● ACTION ITEM
Where the line with "U227: XOR 74HC86" appears below, start writing out lines exactly, and finish with the line with "U237: XOR 74HC86", which is included; write out nothing else.

● AVAILABLE DATA
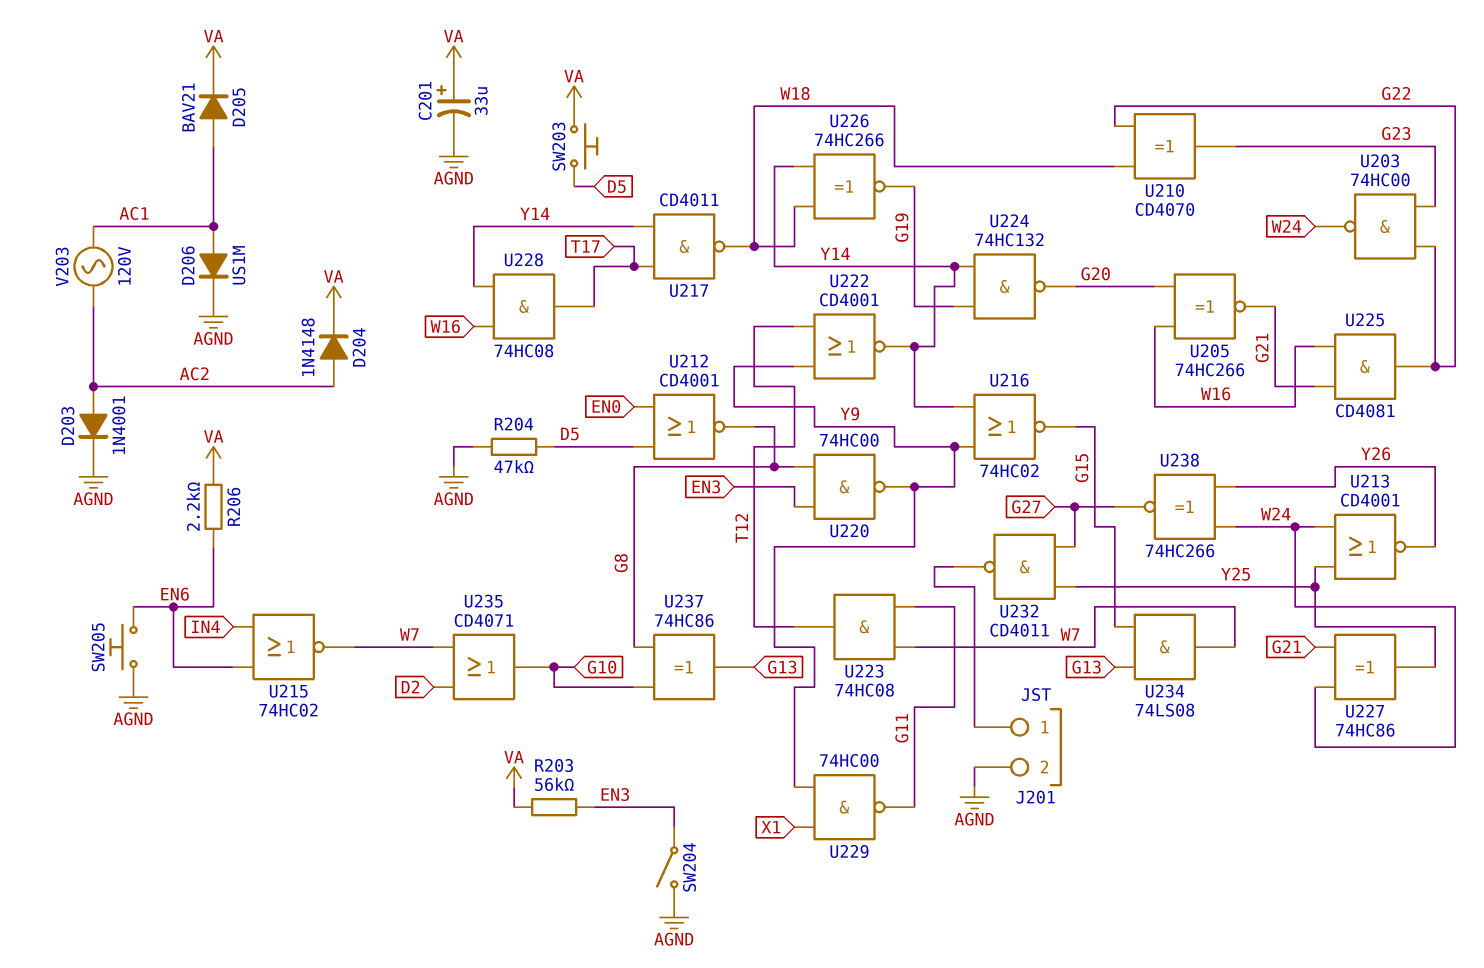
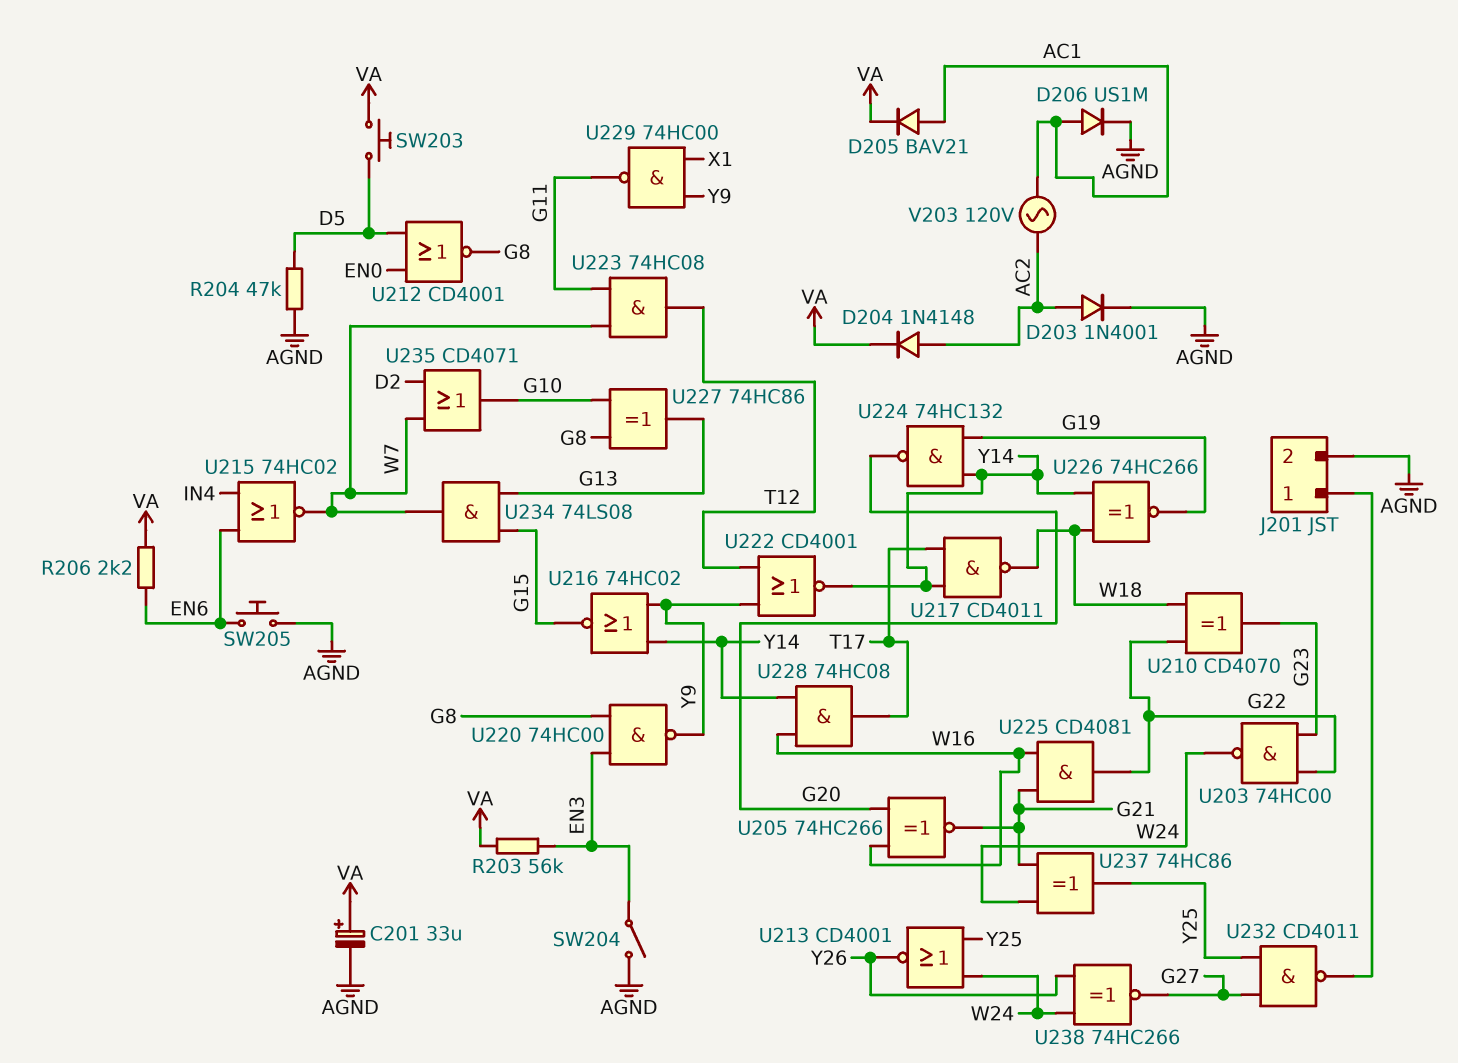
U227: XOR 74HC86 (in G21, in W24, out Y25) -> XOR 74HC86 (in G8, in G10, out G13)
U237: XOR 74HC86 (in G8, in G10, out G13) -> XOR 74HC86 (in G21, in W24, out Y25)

--

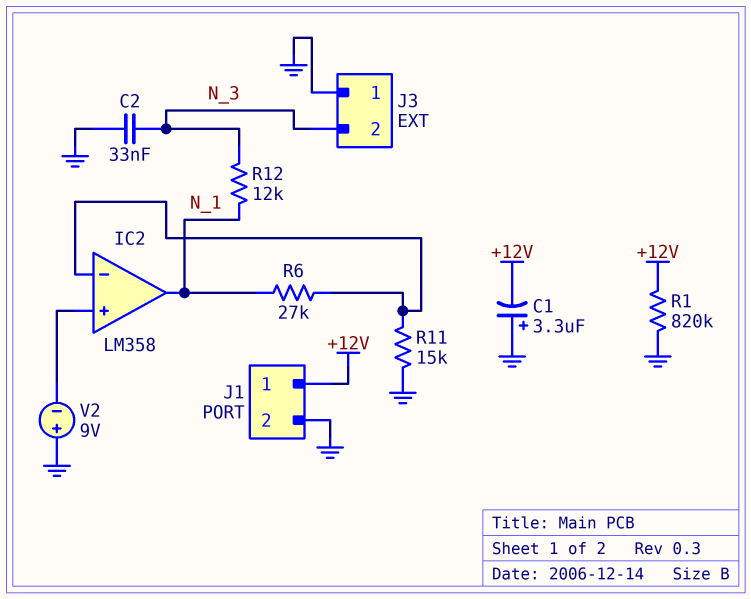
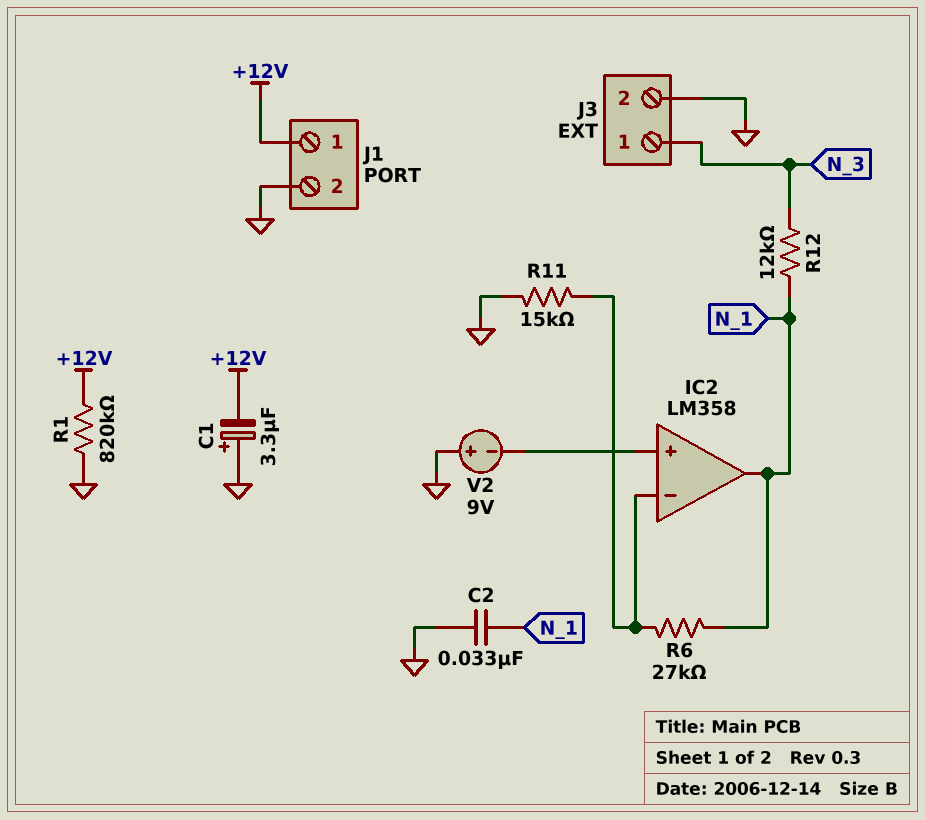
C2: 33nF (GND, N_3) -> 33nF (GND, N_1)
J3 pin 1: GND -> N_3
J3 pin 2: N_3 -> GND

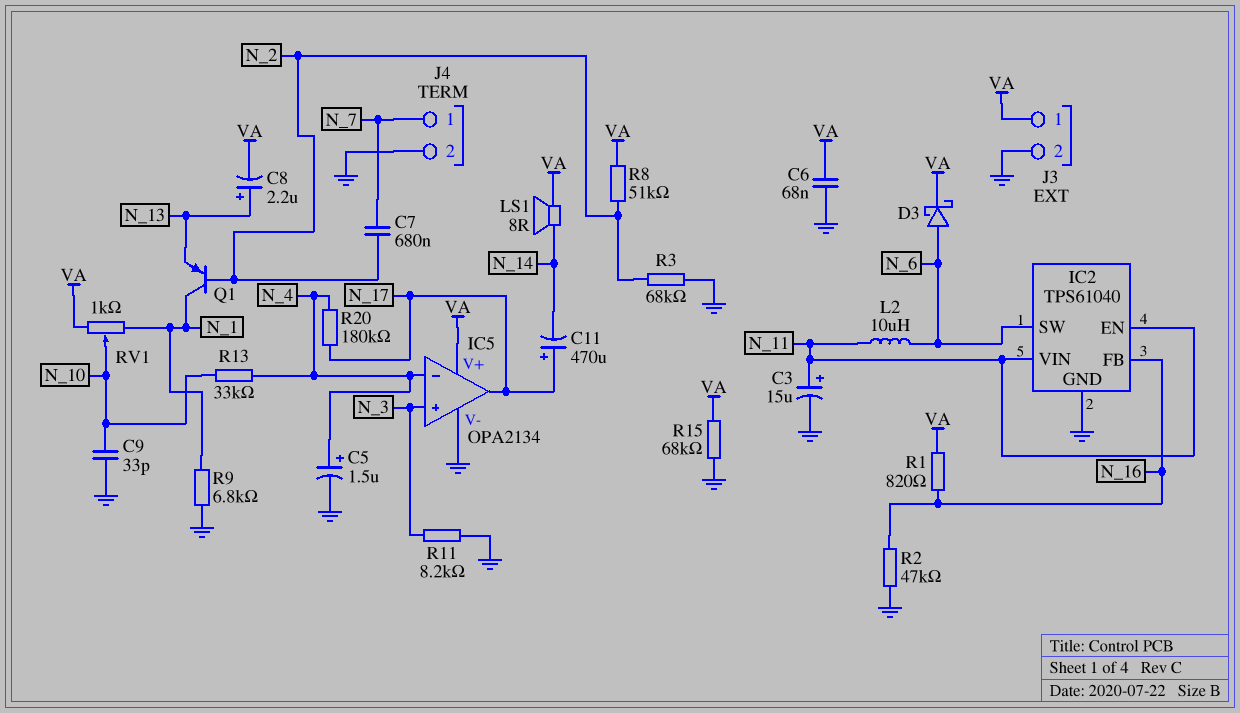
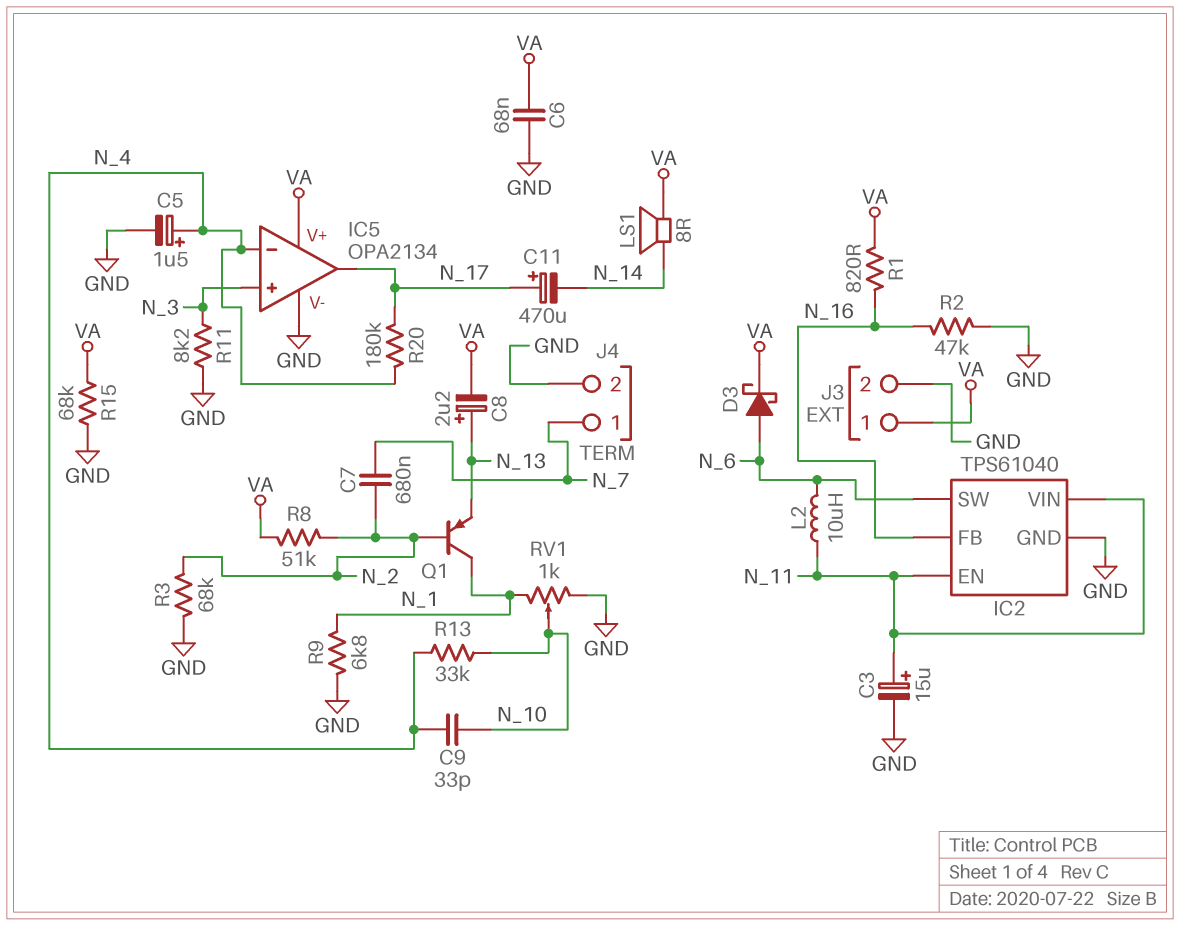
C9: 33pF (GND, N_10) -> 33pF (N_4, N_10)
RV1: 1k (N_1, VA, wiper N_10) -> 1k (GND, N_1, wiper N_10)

● ANSWER
U227: XOR 74HC86 (in G21, in W24, out Y25) -> XOR 74HC86 (in G8, in G10, out G13)
U237: XOR 74HC86 (in G8, in G10, out G13) -> XOR 74HC86 (in G21, in W24, out Y25)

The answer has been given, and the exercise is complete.